--- PROVIDED RECORDS Enclosed Below ---
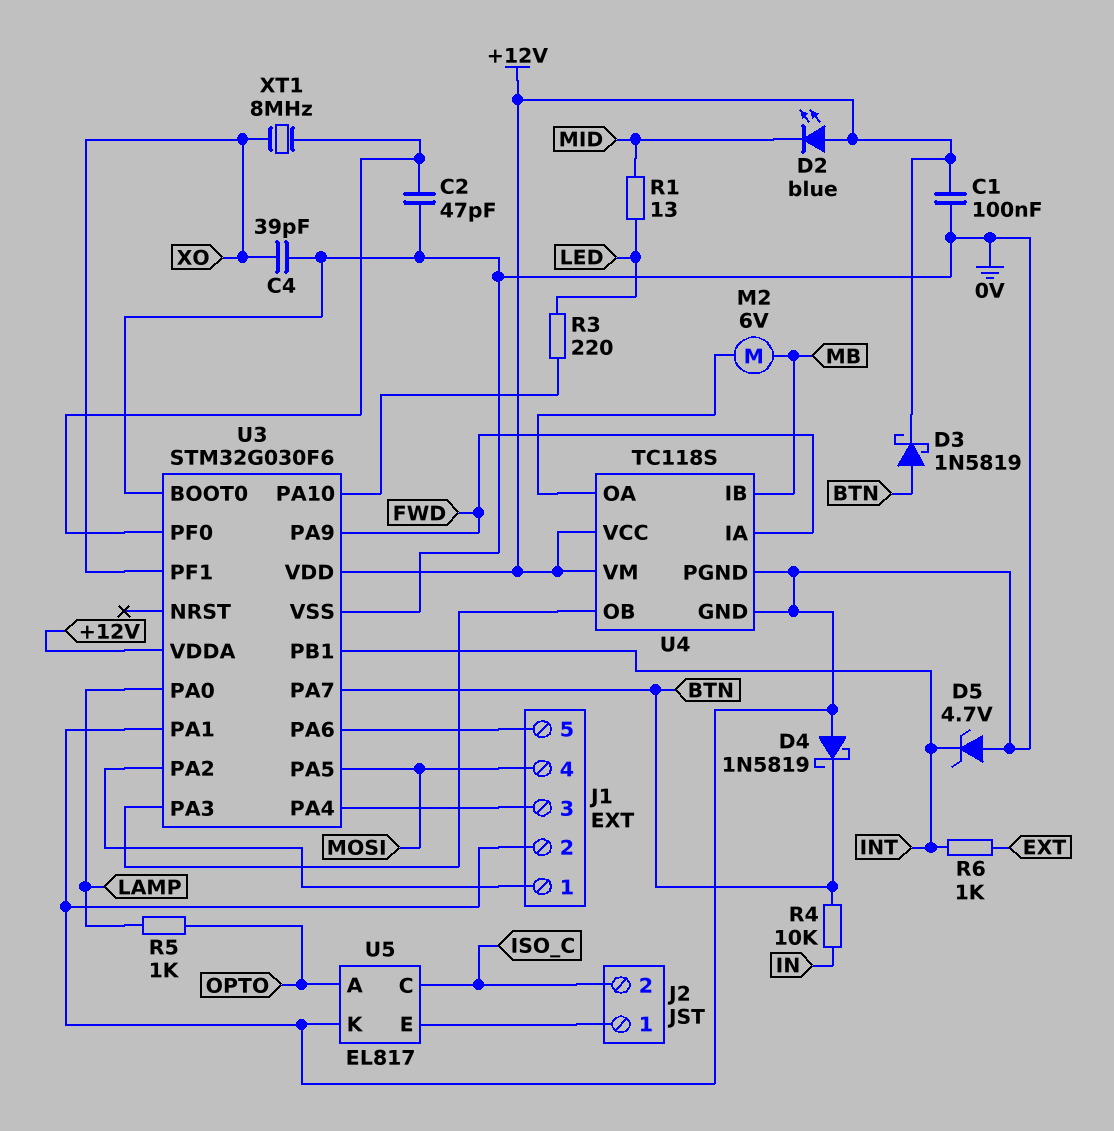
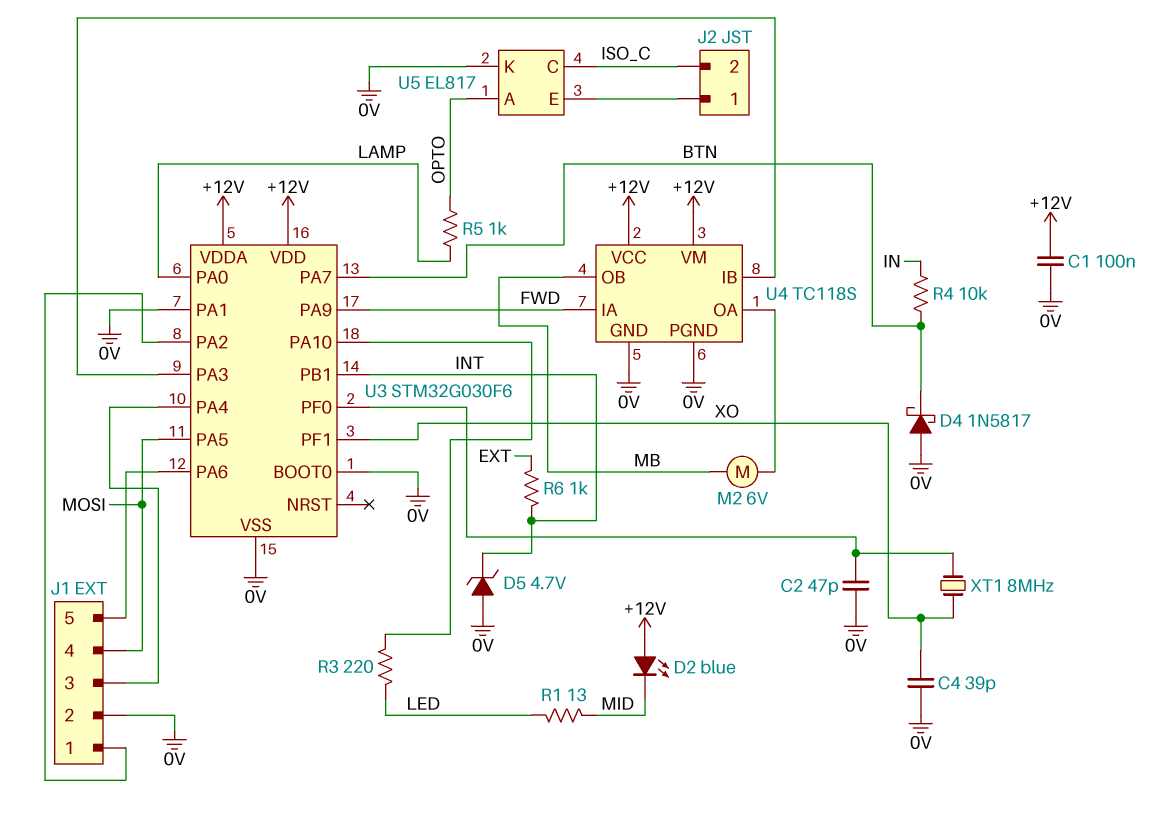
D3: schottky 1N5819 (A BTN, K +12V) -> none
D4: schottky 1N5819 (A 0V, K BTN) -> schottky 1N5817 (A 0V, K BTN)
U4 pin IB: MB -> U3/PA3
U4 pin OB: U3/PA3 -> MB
--- End of Enclosed PROVIDED RECORDS ---
--- PROVIDED RECORDS Enclosed Below ---
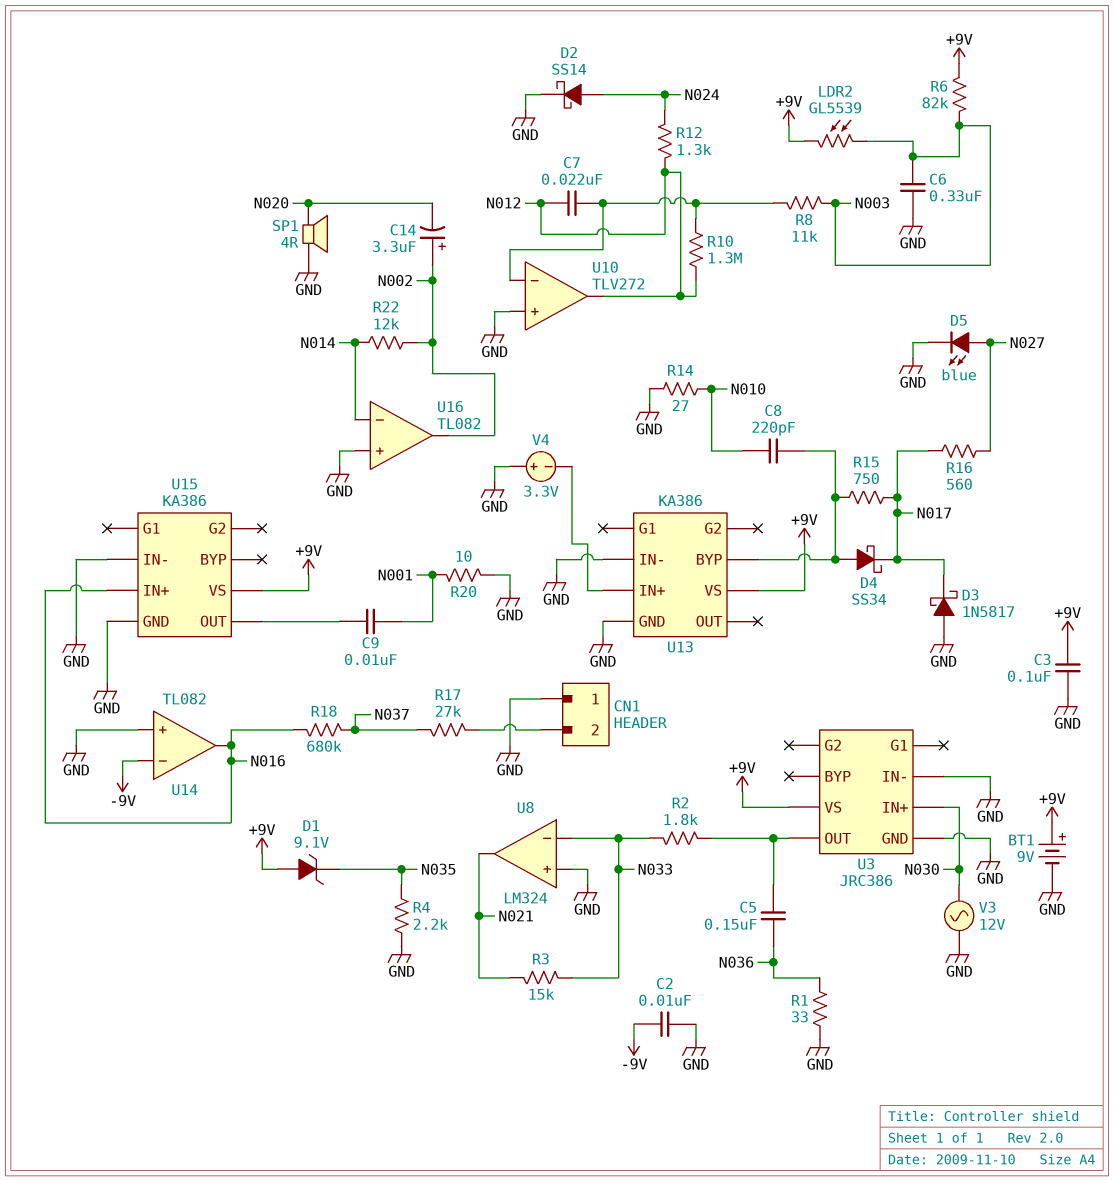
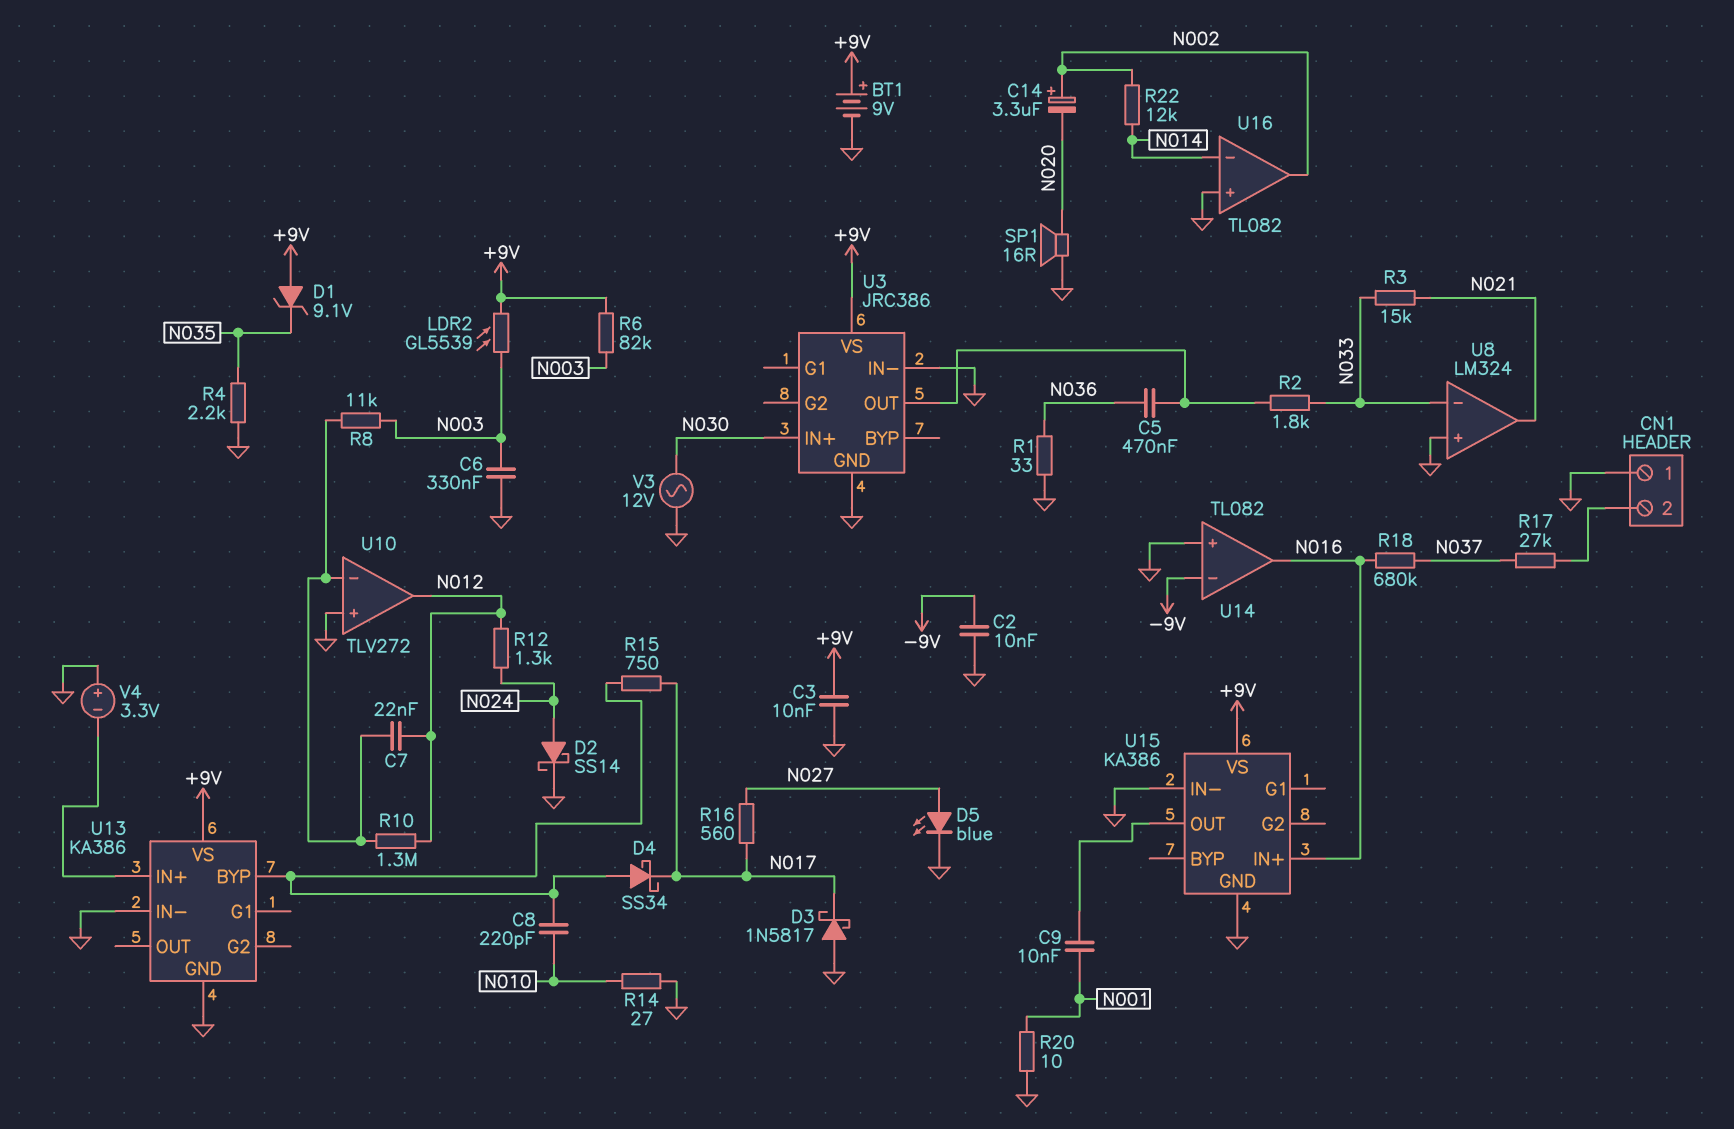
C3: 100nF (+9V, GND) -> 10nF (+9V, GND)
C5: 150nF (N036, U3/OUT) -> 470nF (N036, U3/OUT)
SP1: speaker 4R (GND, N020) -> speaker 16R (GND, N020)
--- End of Enclosed PROVIDED RECORDS ---
--- PROVIDED RECORDS Enclosed Below ---
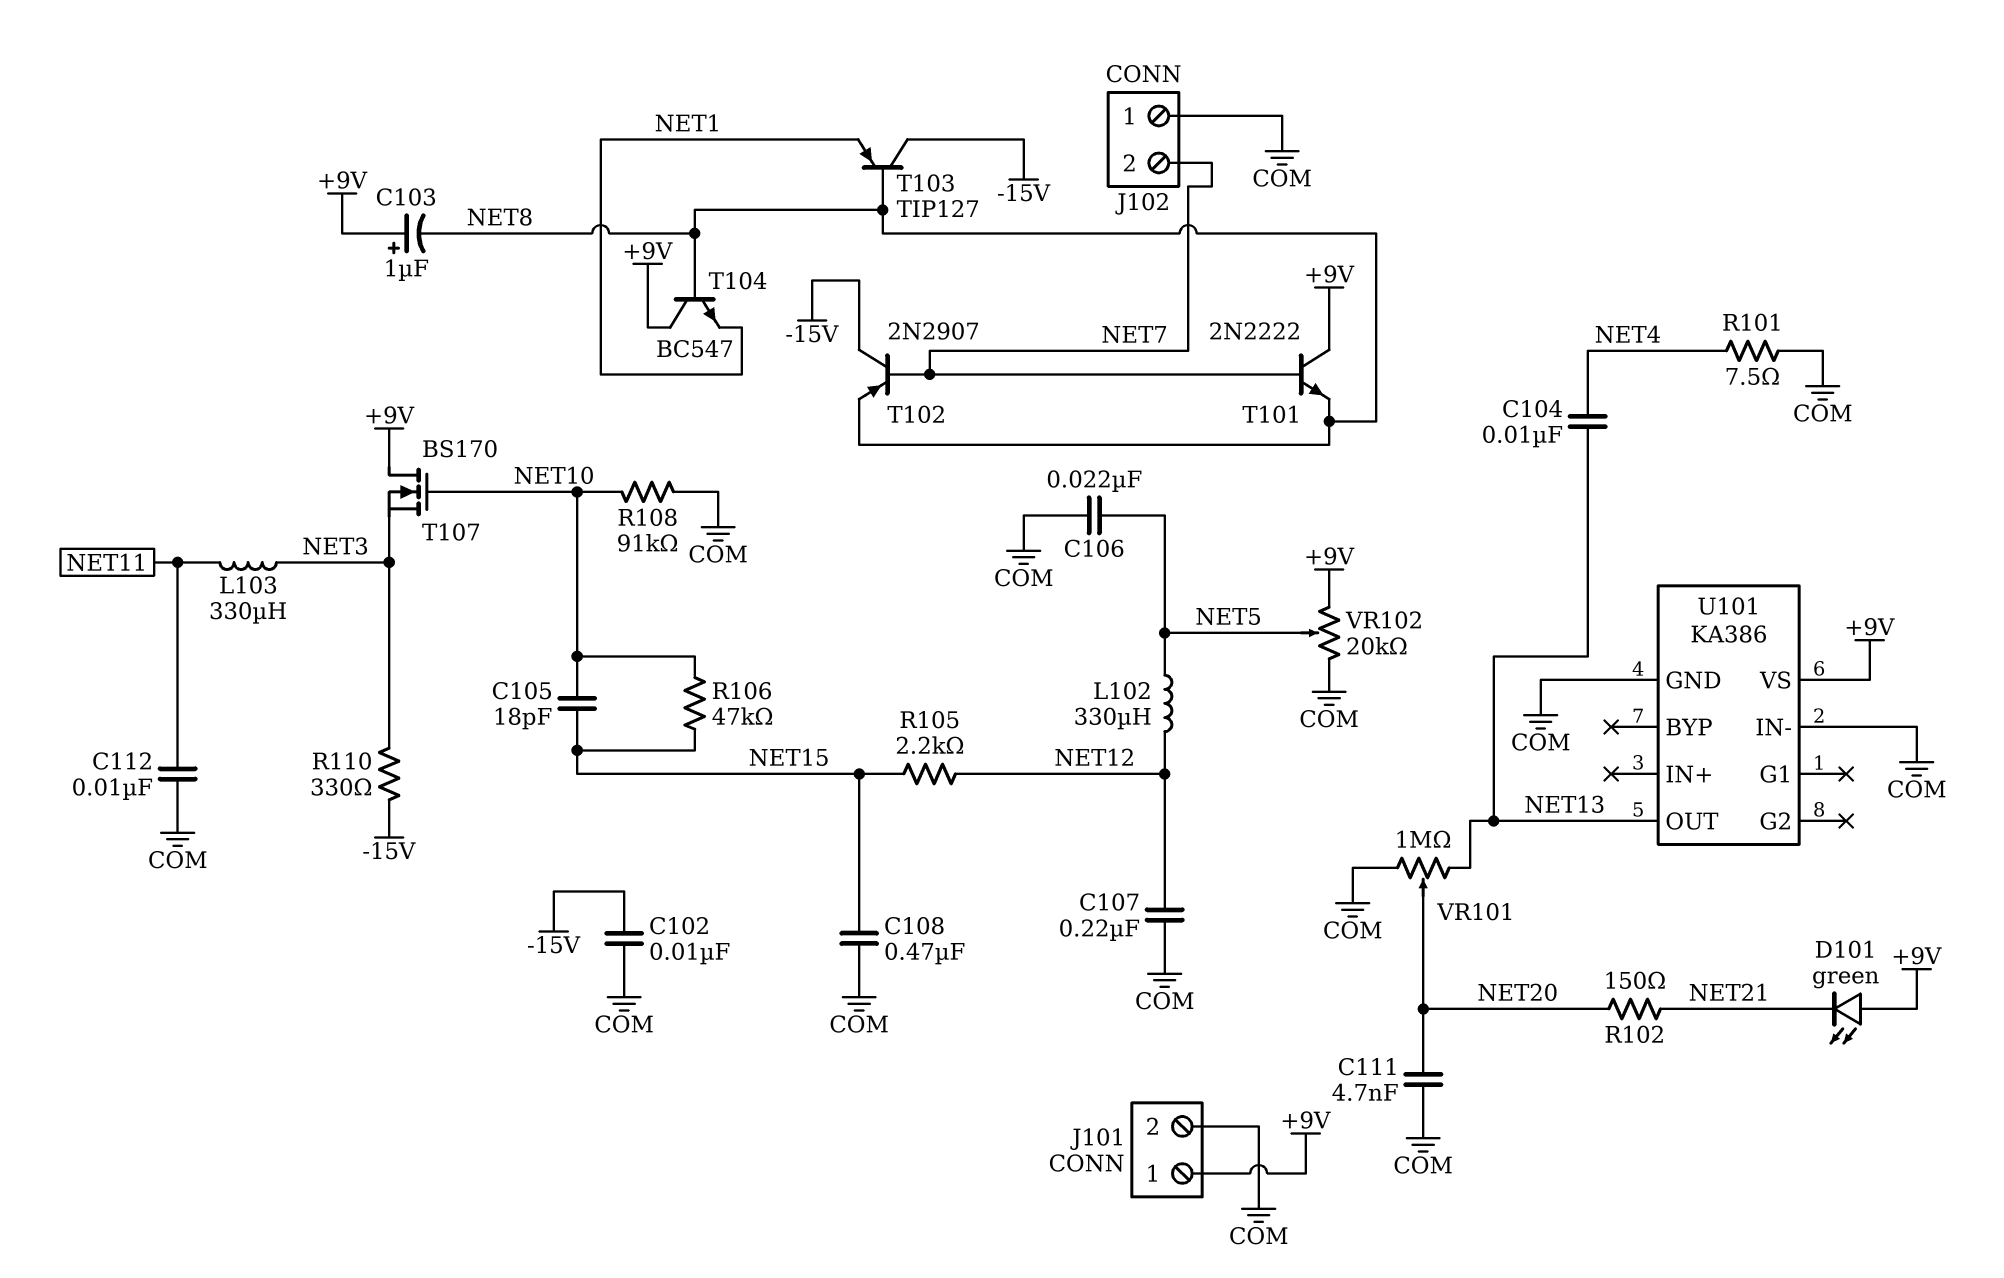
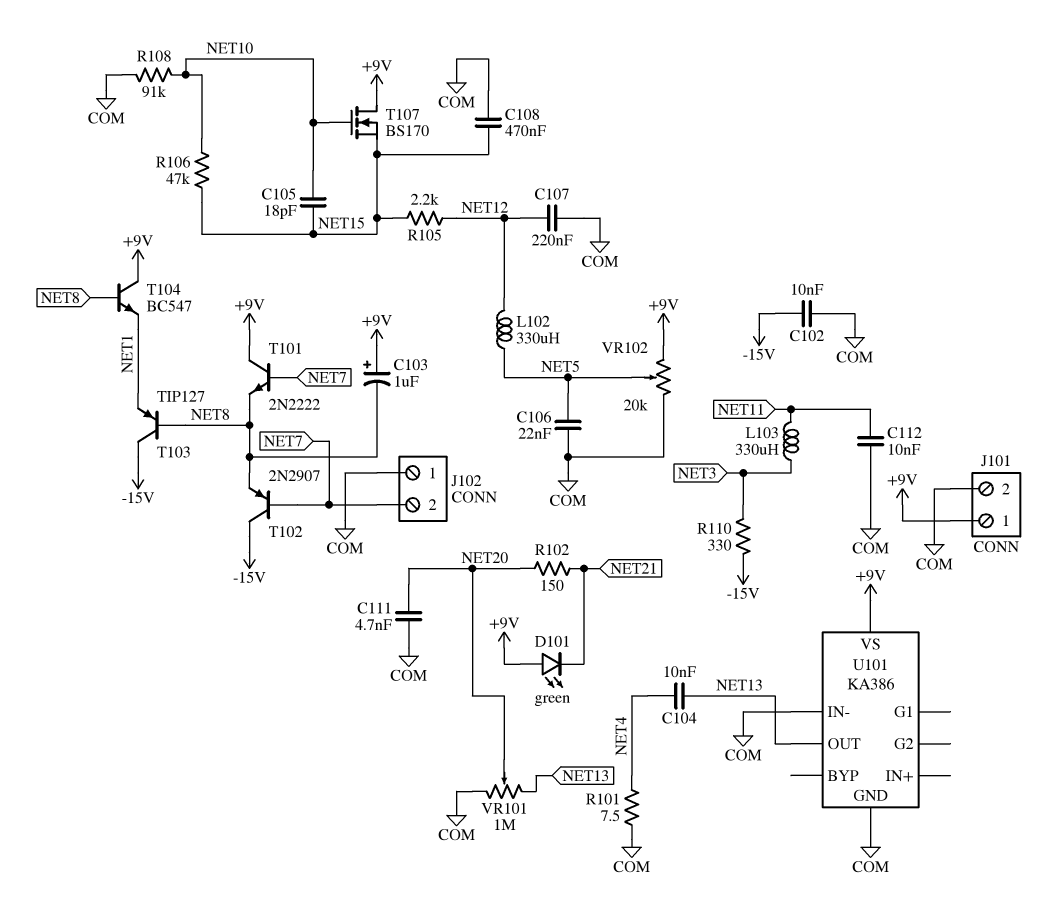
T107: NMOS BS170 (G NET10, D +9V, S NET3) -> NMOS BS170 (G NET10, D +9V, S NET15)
--- End of Enclosed PROVIDED RECORDS ---
ACTION ITEM:
What is needed is a verbatim copy of every line in the records above from the one containing "C3: 100nF (+9V, GND) -> 10nF (+9V, GND)" down to the one containing "SP1: speaker 4R", both included, and nothing more.

TASK RESPONSE:
C3: 100nF (+9V, GND) -> 10nF (+9V, GND)
C5: 150nF (N036, U3/OUT) -> 470nF (N036, U3/OUT)
SP1: speaker 4R (GND, N020) -> speaker 16R (GND, N020)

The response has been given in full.